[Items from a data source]

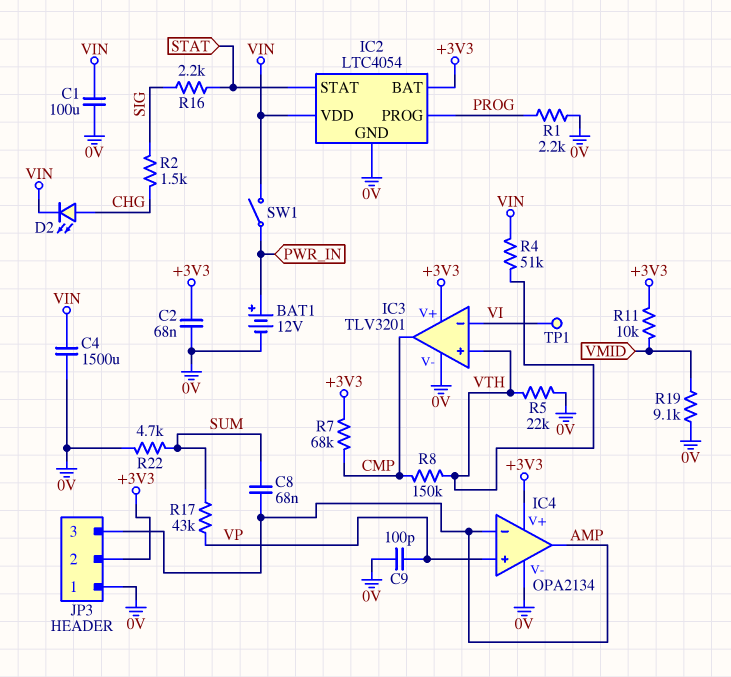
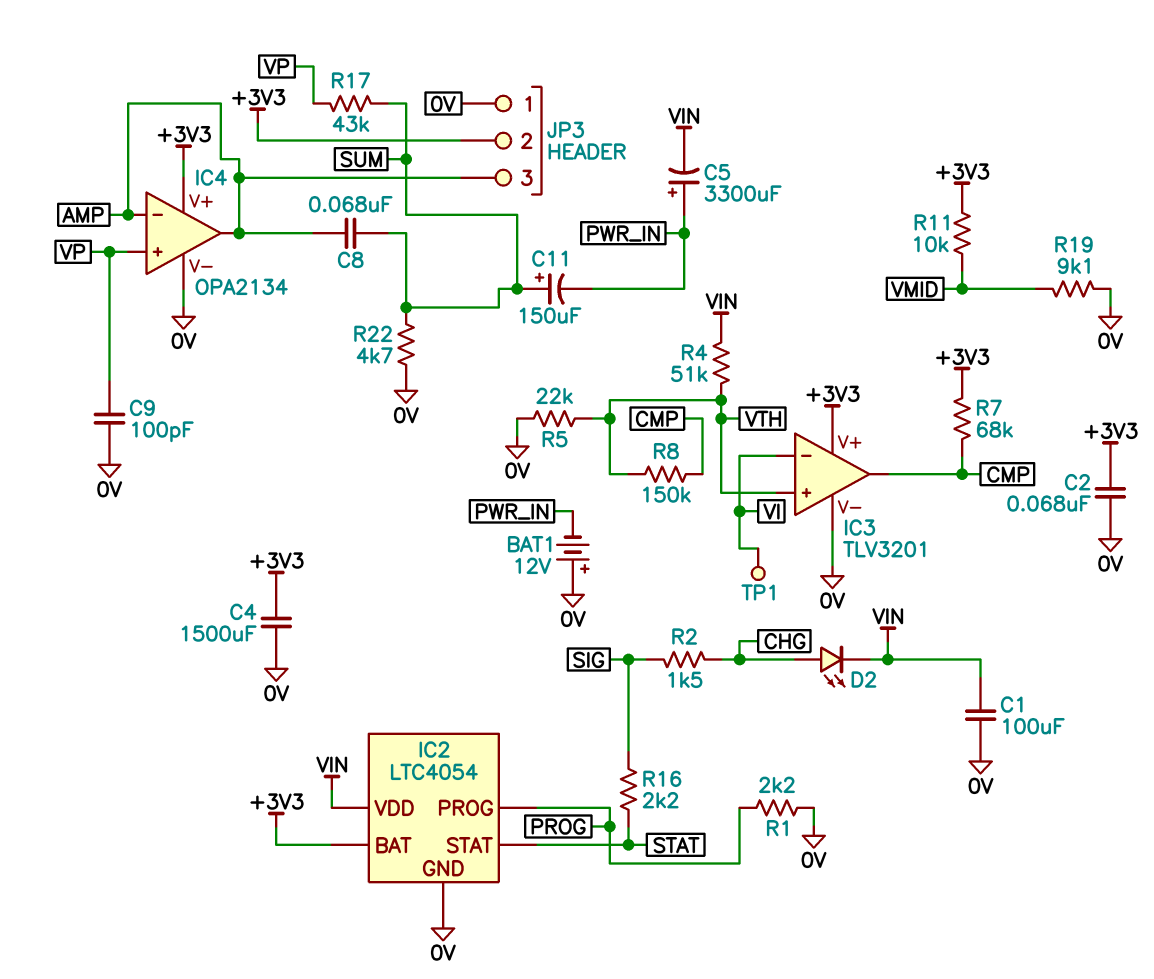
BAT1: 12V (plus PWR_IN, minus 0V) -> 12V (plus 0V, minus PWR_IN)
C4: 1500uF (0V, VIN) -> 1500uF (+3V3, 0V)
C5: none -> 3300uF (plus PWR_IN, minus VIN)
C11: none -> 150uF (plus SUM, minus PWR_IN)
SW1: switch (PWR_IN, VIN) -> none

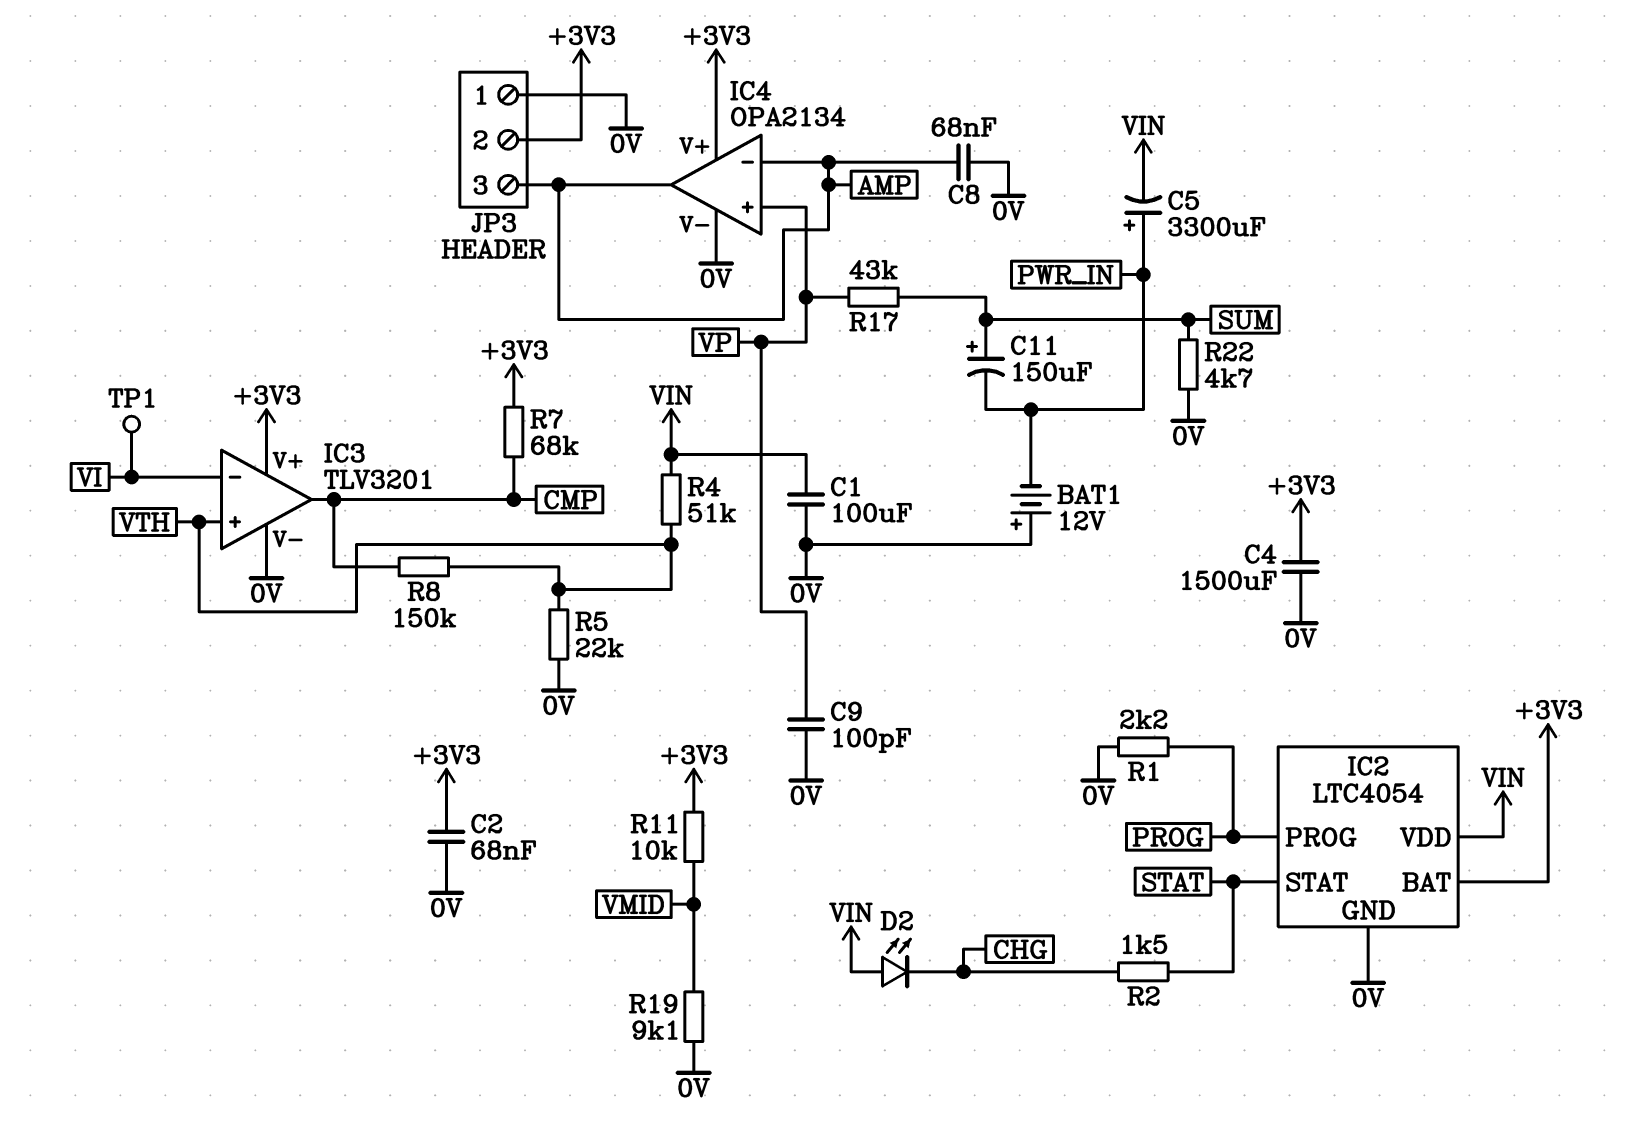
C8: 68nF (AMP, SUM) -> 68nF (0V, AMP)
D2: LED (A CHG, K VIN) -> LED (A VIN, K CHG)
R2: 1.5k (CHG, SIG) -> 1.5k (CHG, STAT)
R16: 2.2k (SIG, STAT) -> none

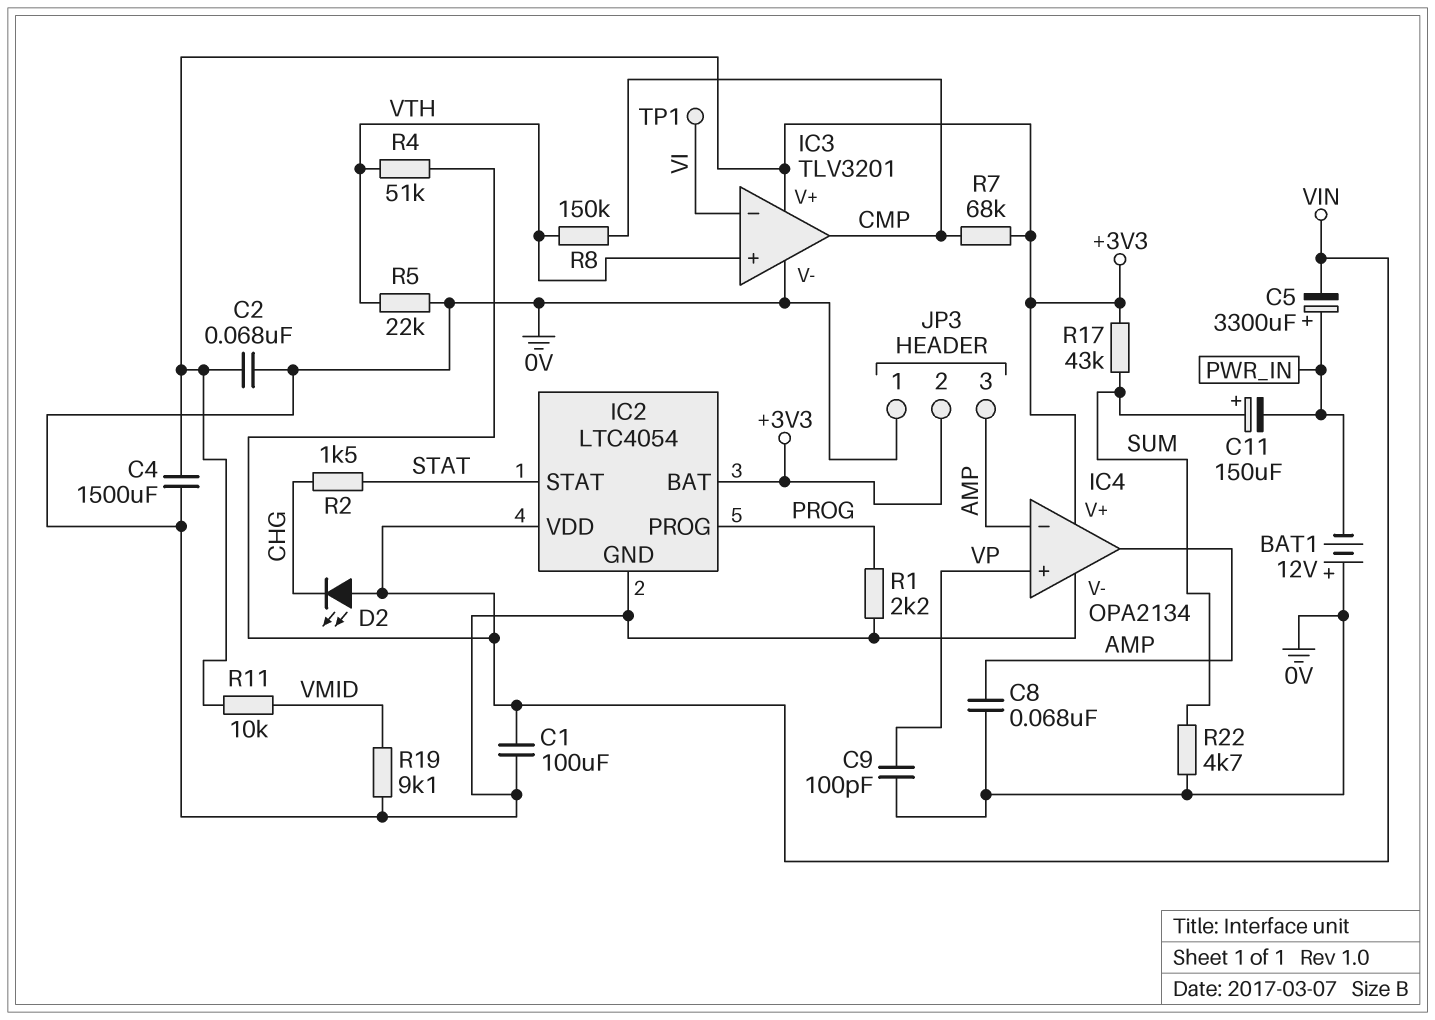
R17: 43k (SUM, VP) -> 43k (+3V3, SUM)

• **Task brief**
Please output each line above exactly and omit all images.

• **Problem solution**
BAT1: 12V (plus PWR_IN, minus 0V) -> 12V (plus 0V, minus PWR_IN)
C4: 1500uF (0V, VIN) -> 1500uF (+3V3, 0V)
C5: none -> 3300uF (plus PWR_IN, minus VIN)
C11: none -> 150uF (plus SUM, minus PWR_IN)
SW1: switch (PWR_IN, VIN) -> none

C8: 68nF (AMP, SUM) -> 68nF (0V, AMP)
D2: LED (A CHG, K VIN) -> LED (A VIN, K CHG)
R2: 1.5k (CHG, SIG) -> 1.5k (CHG, STAT)
R16: 2.2k (SIG, STAT) -> none

R17: 43k (SUM, VP) -> 43k (+3V3, SUM)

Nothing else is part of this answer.